*TASK DESCRIPTION*. The listing below holds a line with "D3: schottky MBR340" and a later line with "U3 pin VIN: VBAT -> GND". Write out those two lines and every line between them, exactly, and nothing else.

*STORED DATA*.
-- Opening Marker --

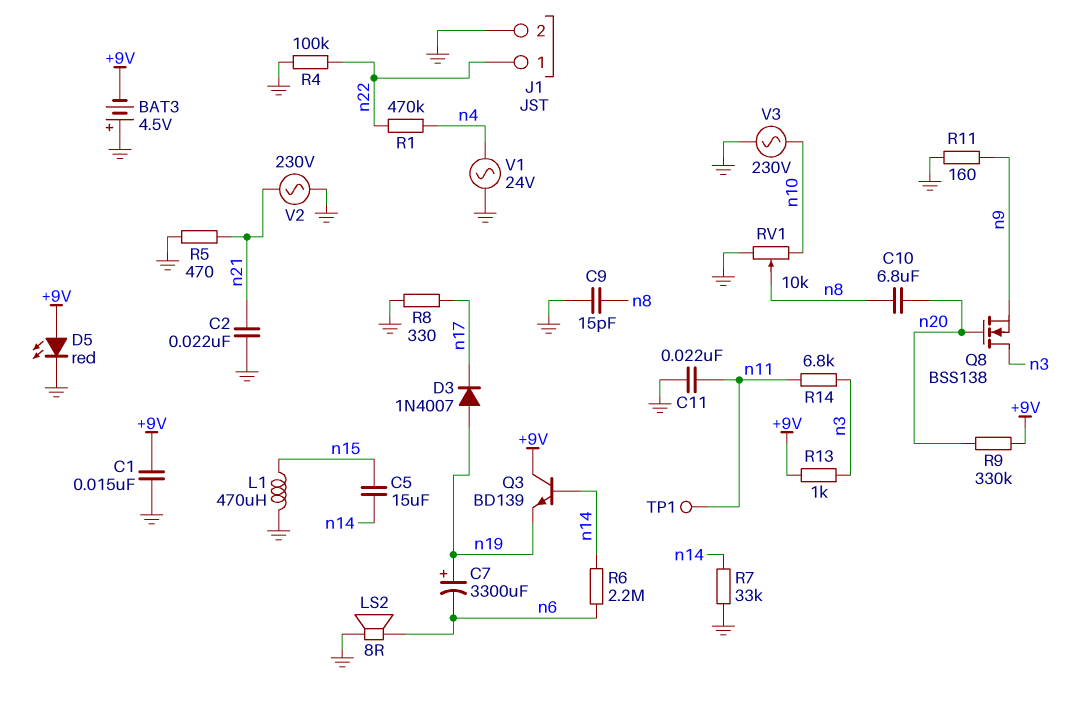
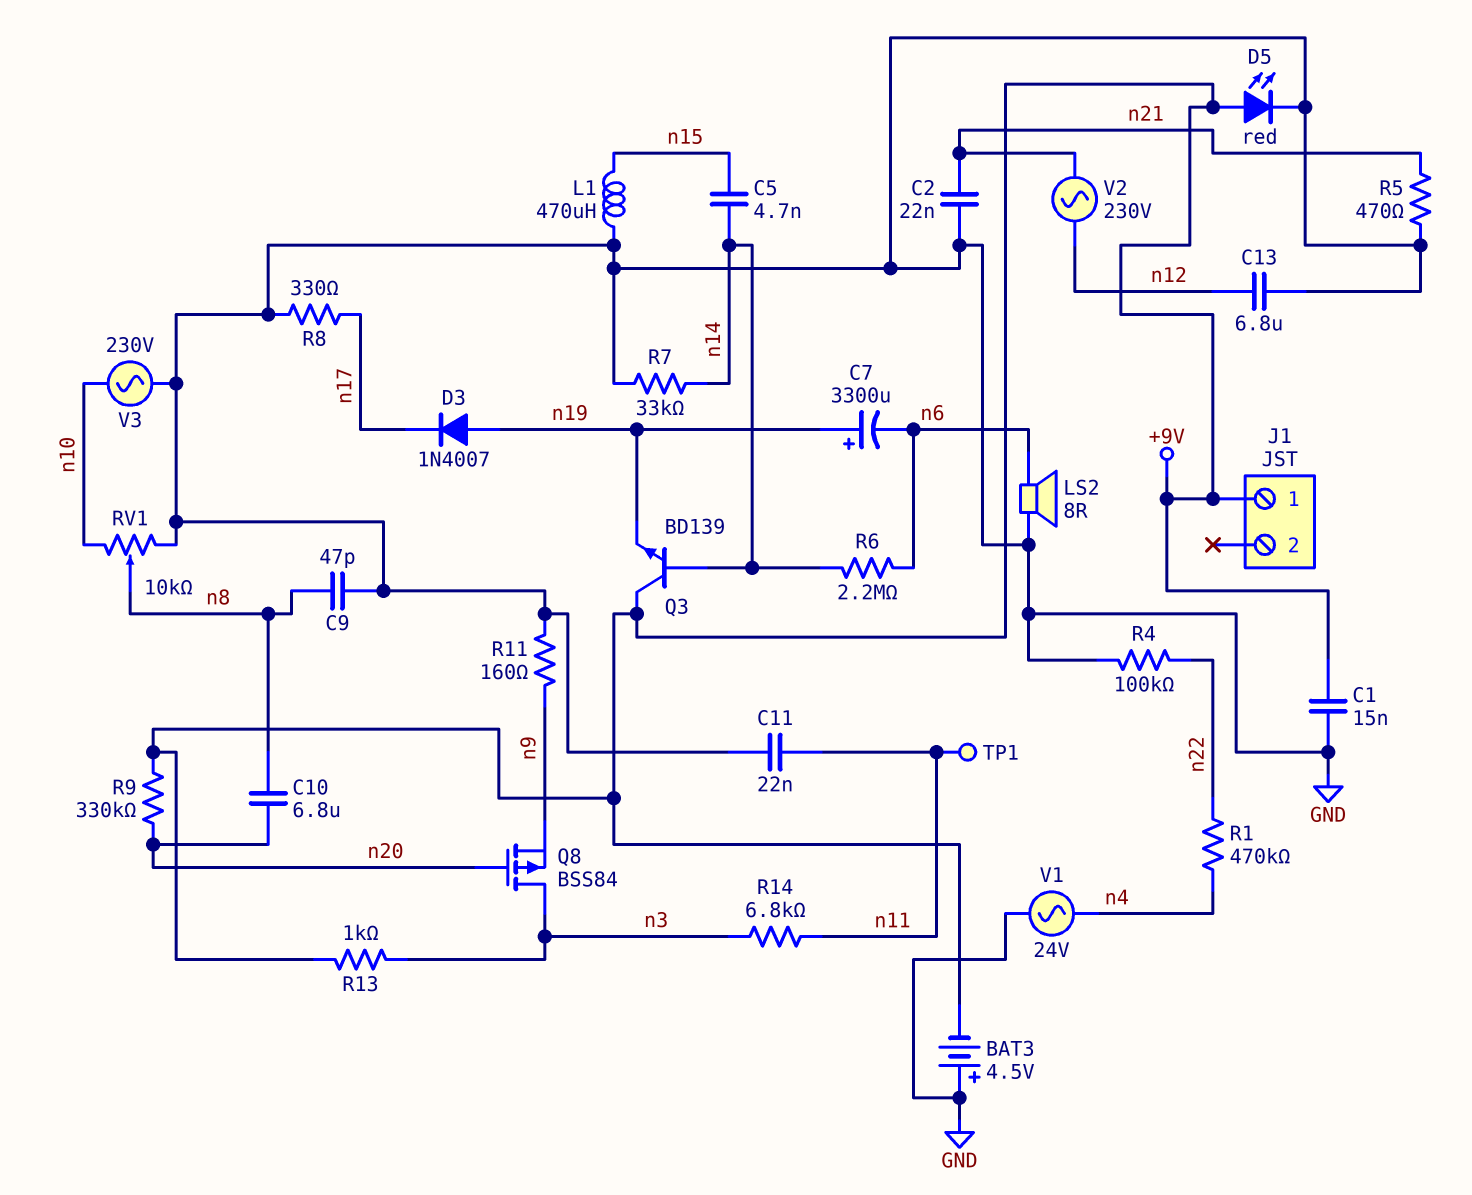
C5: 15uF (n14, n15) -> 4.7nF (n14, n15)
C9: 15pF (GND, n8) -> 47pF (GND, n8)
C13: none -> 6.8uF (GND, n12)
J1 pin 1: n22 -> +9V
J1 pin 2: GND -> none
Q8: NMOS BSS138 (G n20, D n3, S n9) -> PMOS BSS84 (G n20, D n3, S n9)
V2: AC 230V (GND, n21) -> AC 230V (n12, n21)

-- Closing Marker --
-- Opening Marker --

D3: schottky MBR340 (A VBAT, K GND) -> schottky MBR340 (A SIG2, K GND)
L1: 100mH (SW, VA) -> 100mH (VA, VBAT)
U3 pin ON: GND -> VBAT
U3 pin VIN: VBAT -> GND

-- Closing Marker --

*TASK OUTPUT*.
D3: schottky MBR340 (A VBAT, K GND) -> schottky MBR340 (A SIG2, K GND)
L1: 100mH (SW, VA) -> 100mH (VA, VBAT)
U3 pin ON: GND -> VBAT
U3 pin VIN: VBAT -> GND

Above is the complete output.